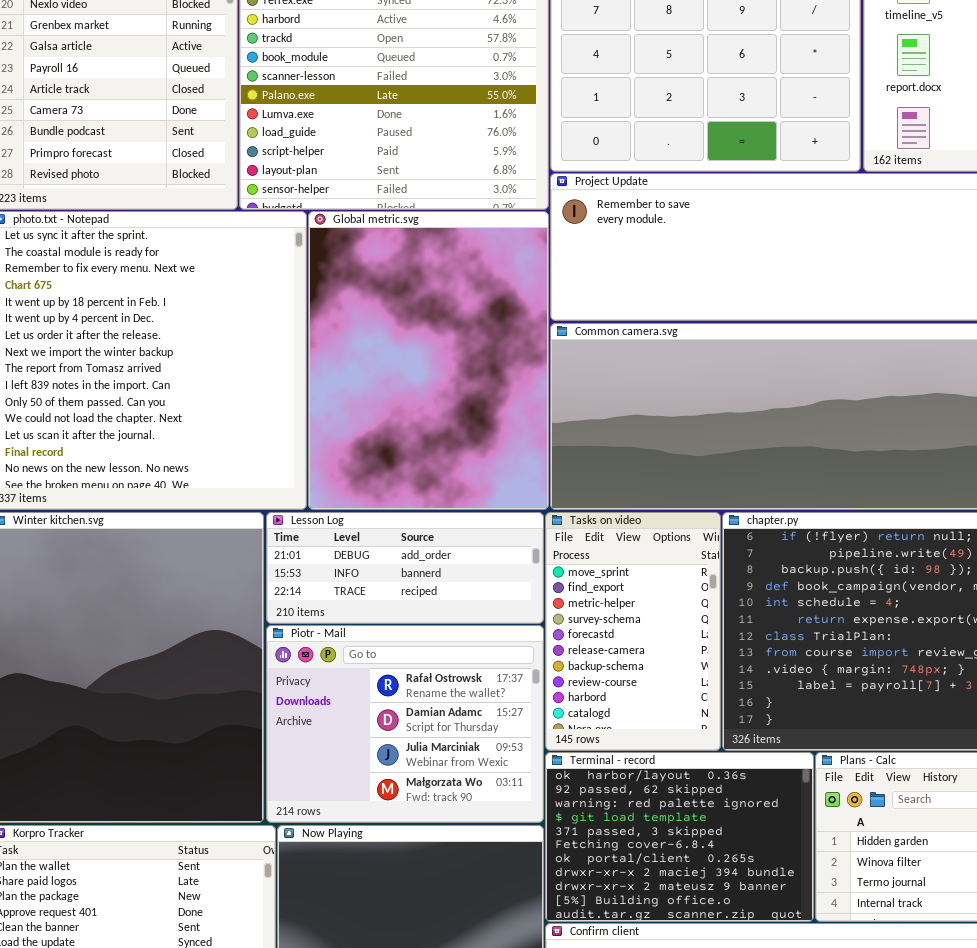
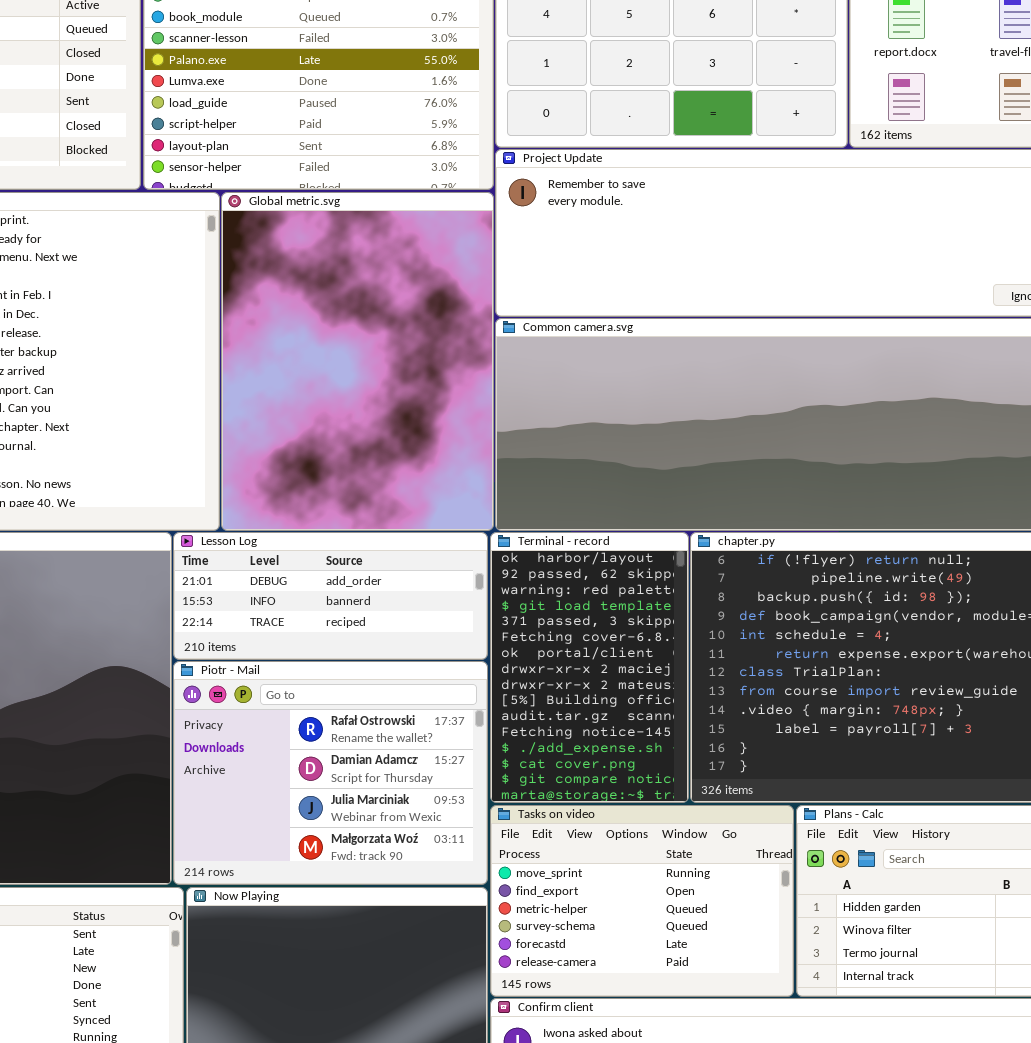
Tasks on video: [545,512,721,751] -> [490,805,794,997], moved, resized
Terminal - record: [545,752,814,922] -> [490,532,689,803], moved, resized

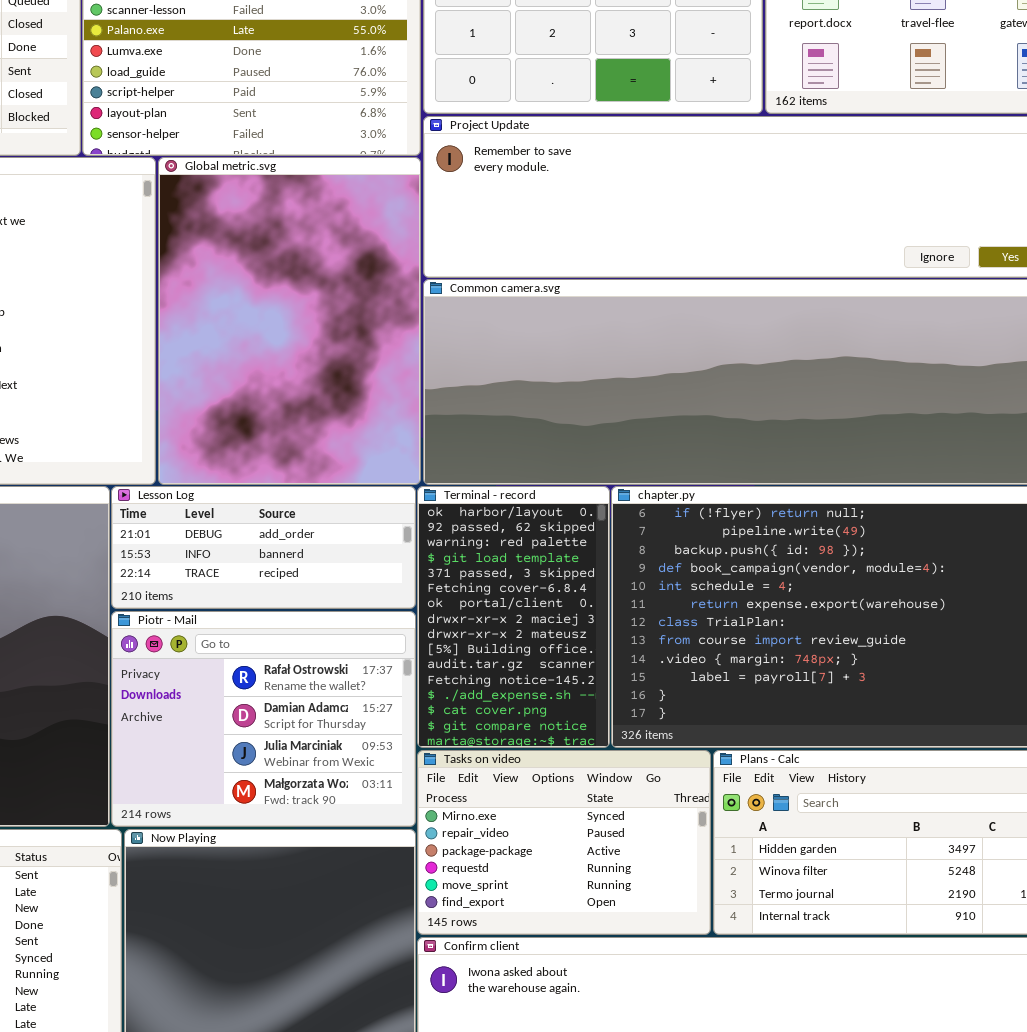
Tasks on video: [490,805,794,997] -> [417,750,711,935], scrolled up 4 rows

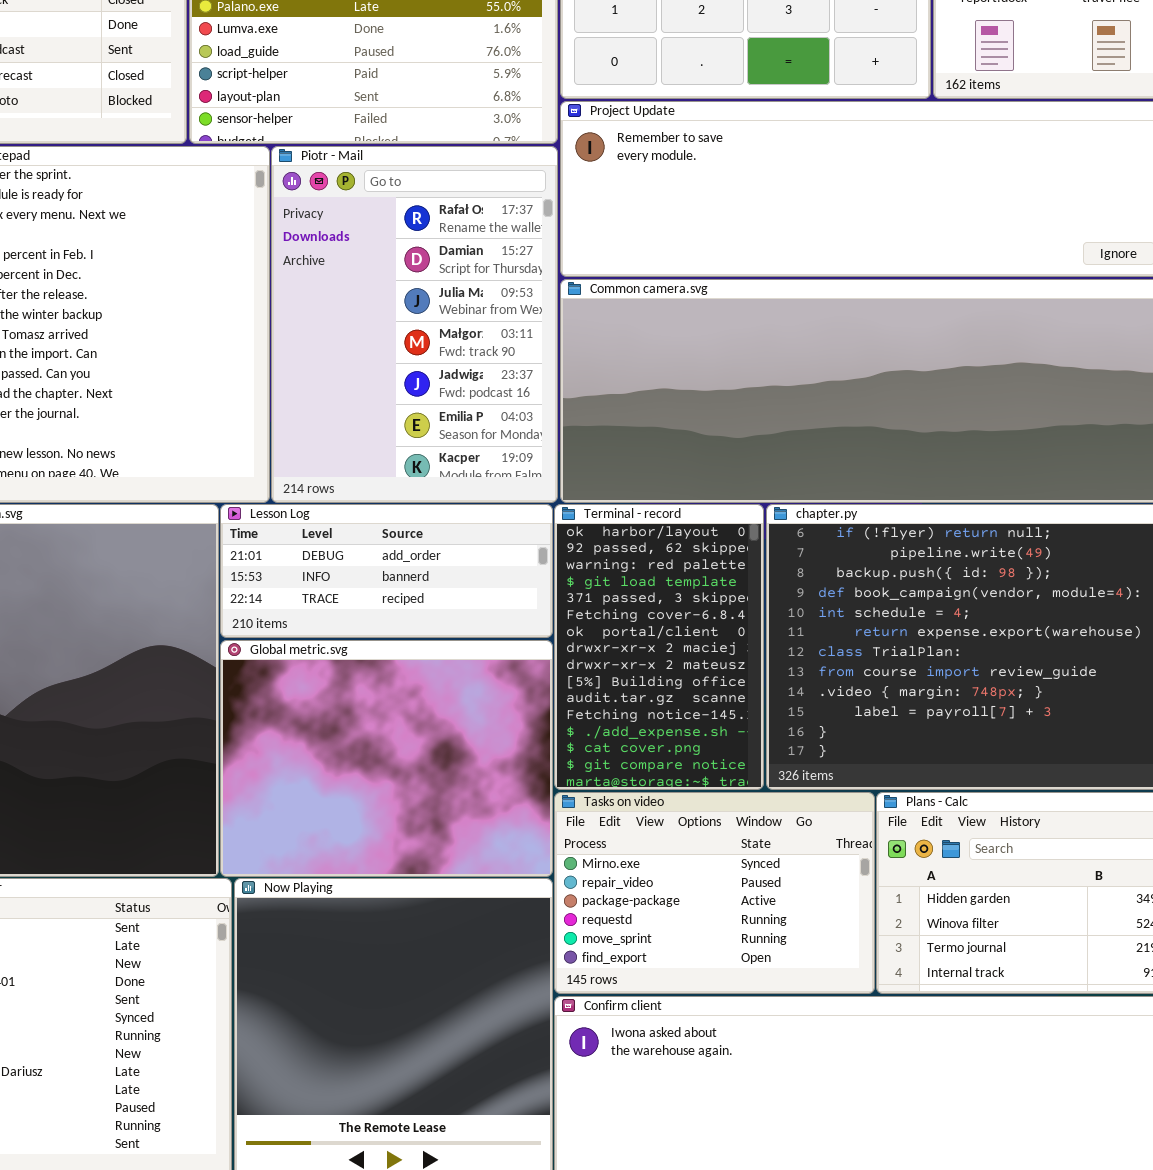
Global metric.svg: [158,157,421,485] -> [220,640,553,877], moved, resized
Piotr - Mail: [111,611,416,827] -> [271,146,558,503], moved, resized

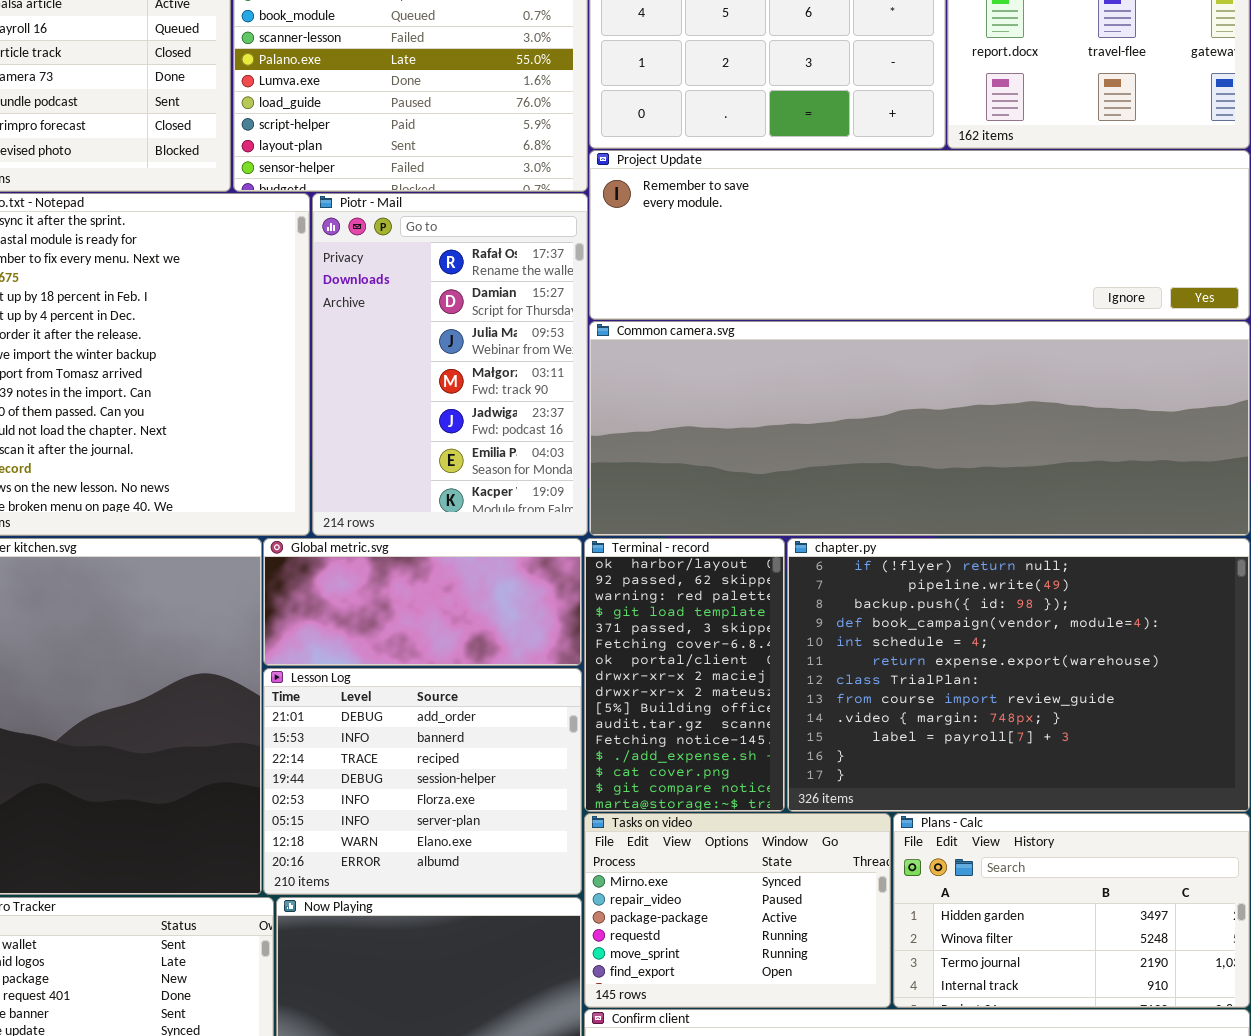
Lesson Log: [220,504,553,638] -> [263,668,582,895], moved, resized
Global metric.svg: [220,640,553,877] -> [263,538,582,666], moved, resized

------------------------------------------------------------------------

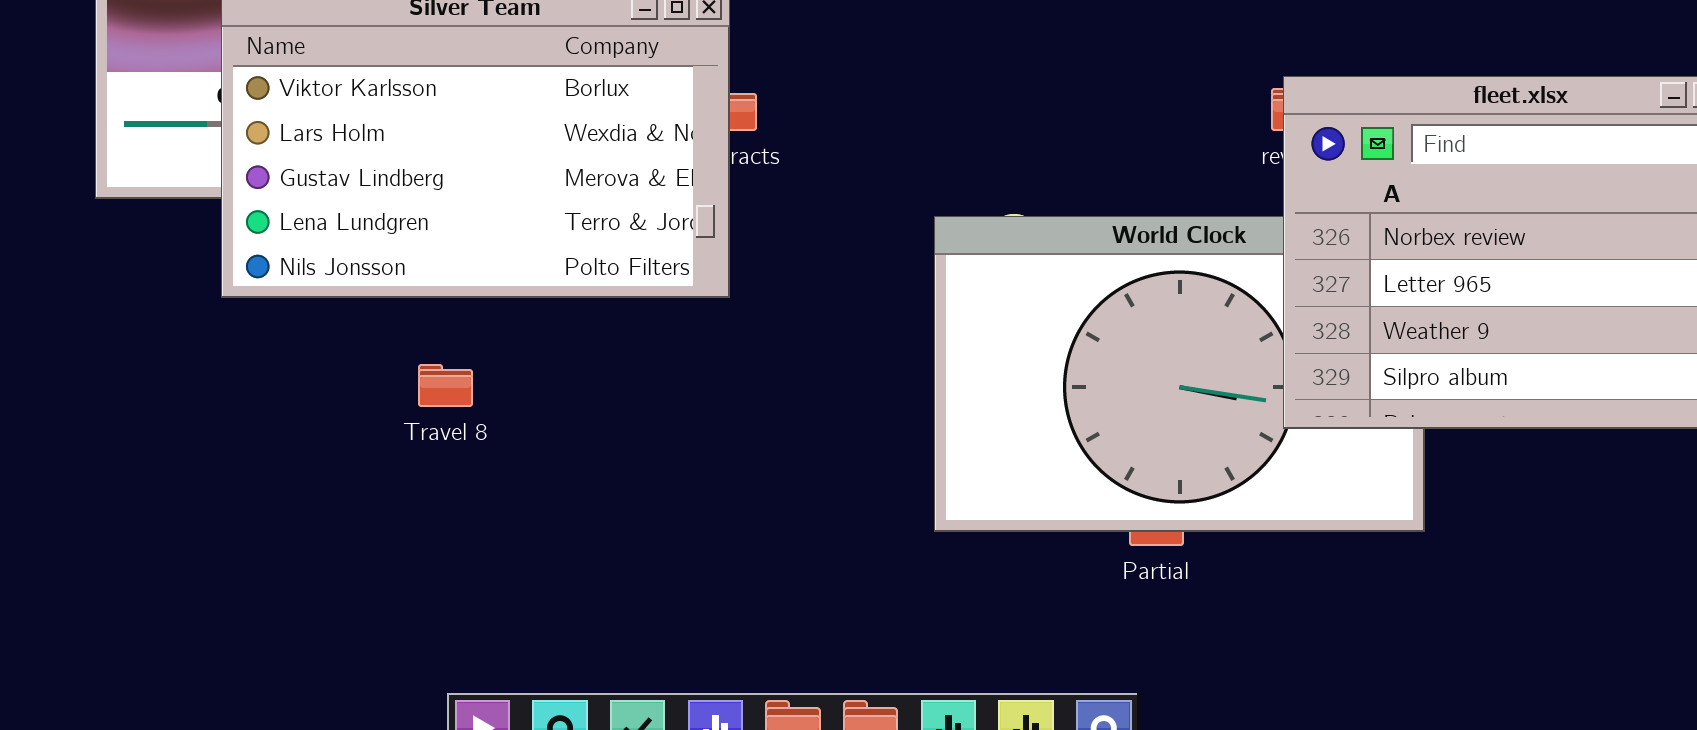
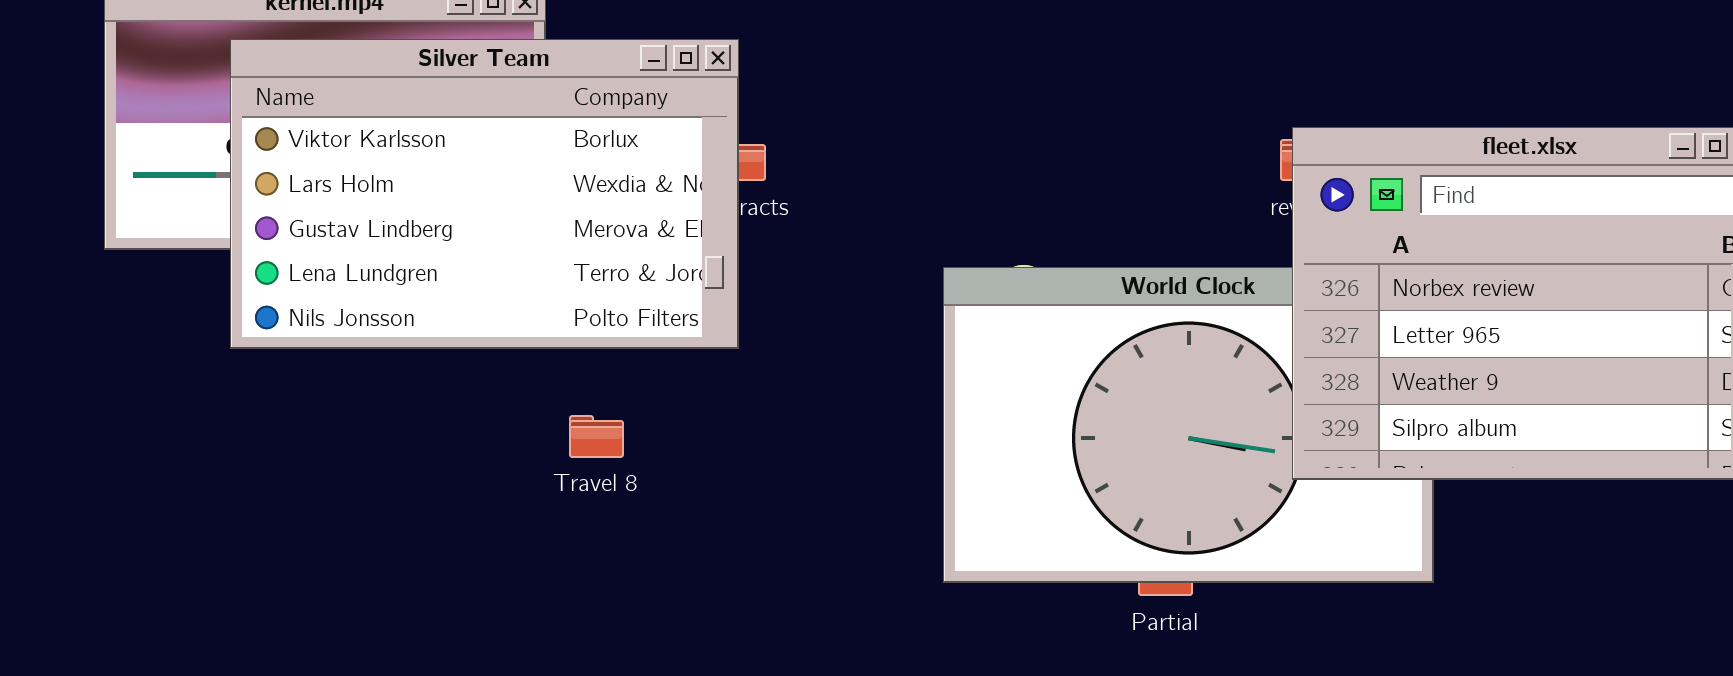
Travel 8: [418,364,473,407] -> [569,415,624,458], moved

------------------------------------------------------------------------

## What you have to do
In the records above, find the line with "Terminal - record: [545,752,814,922]" and the line with "Global metric.svg: [220,640,553,877]"; please transcribe exactly those two lines and all lines between them, omitting any picture.

## Answer
Terminal - record: [545,752,814,922] -> [490,532,689,803], moved, resized

Tasks on video: [490,805,794,997] -> [417,750,711,935], scrolled up 4 rows

Global metric.svg: [158,157,421,485] -> [220,640,553,877], moved, resized
Piotr - Mail: [111,611,416,827] -> [271,146,558,503], moved, resized

Lesson Log: [220,504,553,638] -> [263,668,582,895], moved, resized
Global metric.svg: [220,640,553,877] -> [263,538,582,666], moved, resized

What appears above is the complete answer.